» WHAT THE TASK ASKS: Below are some entries. Reproduce them word for word.

» DATA:
◆ ◆ ◆ ◆ ◆ ◆ ◆
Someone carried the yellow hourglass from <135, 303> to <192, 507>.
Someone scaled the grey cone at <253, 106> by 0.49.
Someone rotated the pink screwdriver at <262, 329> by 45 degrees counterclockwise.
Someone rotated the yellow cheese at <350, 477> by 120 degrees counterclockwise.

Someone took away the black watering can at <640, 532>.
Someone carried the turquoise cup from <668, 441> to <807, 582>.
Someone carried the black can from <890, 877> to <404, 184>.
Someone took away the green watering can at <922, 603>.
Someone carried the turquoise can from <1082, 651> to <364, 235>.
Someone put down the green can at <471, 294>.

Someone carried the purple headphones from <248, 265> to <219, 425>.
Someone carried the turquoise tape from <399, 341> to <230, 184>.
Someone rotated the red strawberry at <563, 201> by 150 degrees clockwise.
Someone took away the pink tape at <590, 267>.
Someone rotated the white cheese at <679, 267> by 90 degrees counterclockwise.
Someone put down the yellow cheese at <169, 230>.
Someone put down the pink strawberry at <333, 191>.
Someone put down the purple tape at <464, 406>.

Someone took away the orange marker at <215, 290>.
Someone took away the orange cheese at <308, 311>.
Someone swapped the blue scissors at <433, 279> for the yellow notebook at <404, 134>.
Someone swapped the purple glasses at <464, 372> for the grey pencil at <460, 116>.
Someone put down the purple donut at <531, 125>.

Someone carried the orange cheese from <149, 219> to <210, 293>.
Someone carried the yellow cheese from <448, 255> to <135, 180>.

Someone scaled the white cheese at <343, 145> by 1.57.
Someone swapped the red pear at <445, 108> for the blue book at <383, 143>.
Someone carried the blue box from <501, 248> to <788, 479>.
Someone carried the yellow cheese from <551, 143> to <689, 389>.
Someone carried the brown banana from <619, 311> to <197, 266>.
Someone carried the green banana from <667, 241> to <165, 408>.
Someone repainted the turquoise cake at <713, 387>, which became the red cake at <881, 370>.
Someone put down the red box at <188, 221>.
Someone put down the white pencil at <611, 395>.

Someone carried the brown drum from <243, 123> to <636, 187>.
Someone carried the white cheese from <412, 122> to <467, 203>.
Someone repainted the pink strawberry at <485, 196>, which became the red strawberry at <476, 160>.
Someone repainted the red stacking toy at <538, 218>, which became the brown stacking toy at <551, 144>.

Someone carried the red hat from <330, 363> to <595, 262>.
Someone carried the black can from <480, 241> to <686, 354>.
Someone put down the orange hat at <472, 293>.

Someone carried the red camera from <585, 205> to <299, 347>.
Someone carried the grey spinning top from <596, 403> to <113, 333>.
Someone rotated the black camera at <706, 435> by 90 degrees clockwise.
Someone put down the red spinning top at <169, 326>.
◆ ◆ ◆ ◆ ◆ ◆ ◆
» ANSWER TO THE EXERCISE:
Someone carried the yellow hourglass from <135, 303> to <192, 507>.
Someone scaled the grey cone at <253, 106> by 0.49.
Someone rotated the pink screwdriver at <262, 329> by 45 degrees counterclockwise.
Someone rotated the yellow cheese at <350, 477> by 120 degrees counterclockwise.

Someone took away the black watering can at <640, 532>.
Someone carried the turquoise cup from <668, 441> to <807, 582>.
Someone carried the black can from <890, 877> to <404, 184>.
Someone took away the green watering can at <922, 603>.
Someone carried the turquoise can from <1082, 651> to <364, 235>.
Someone put down the green can at <471, 294>.

Someone carried the purple headphones from <248, 265> to <219, 425>.
Someone carried the turquoise tape from <399, 341> to <230, 184>.
Someone rotated the red strawberry at <563, 201> by 150 degrees clockwise.
Someone took away the pink tape at <590, 267>.
Someone rotated the white cheese at <679, 267> by 90 degrees counterclockwise.
Someone put down the yellow cheese at <169, 230>.
Someone put down the pink strawberry at <333, 191>.
Someone put down the purple tape at <464, 406>.

Someone took away the orange marker at <215, 290>.
Someone took away the orange cheese at <308, 311>.
Someone swapped the blue scissors at <433, 279> for the yellow notebook at <404, 134>.
Someone swapped the purple glasses at <464, 372> for the grey pencil at <460, 116>.
Someone put down the purple donut at <531, 125>.

Someone carried the orange cheese from <149, 219> to <210, 293>.
Someone carried the yellow cheese from <448, 255> to <135, 180>.

Someone scaled the white cheese at <343, 145> by 1.57.
Someone swapped the red pear at <445, 108> for the blue book at <383, 143>.
Someone carried the blue box from <501, 248> to <788, 479>.
Someone carried the yellow cheese from <551, 143> to <689, 389>.
Someone carried the brown banana from <619, 311> to <197, 266>.
Someone carried the green banana from <667, 241> to <165, 408>.
Someone repainted the turquoise cake at <713, 387>, which became the red cake at <881, 370>.
Someone put down the red box at <188, 221>.
Someone put down the white pencil at <611, 395>.

Someone carried the brown drum from <243, 123> to <636, 187>.
Someone carried the white cheese from <412, 122> to <467, 203>.
Someone repainted the pink strawberry at <485, 196>, which became the red strawberry at <476, 160>.
Someone repainted the red stacking toy at <538, 218>, which became the brown stacking toy at <551, 144>.

Someone carried the red hat from <330, 363> to <595, 262>.
Someone carried the black can from <480, 241> to <686, 354>.
Someone put down the orange hat at <472, 293>.

Someone carried the red camera from <585, 205> to <299, 347>.
Someone carried the grey spinning top from <596, 403> to <113, 333>.
Someone rotated the black camera at <706, 435> by 90 degrees clockwise.
Someone put down the red spinning top at <169, 326>.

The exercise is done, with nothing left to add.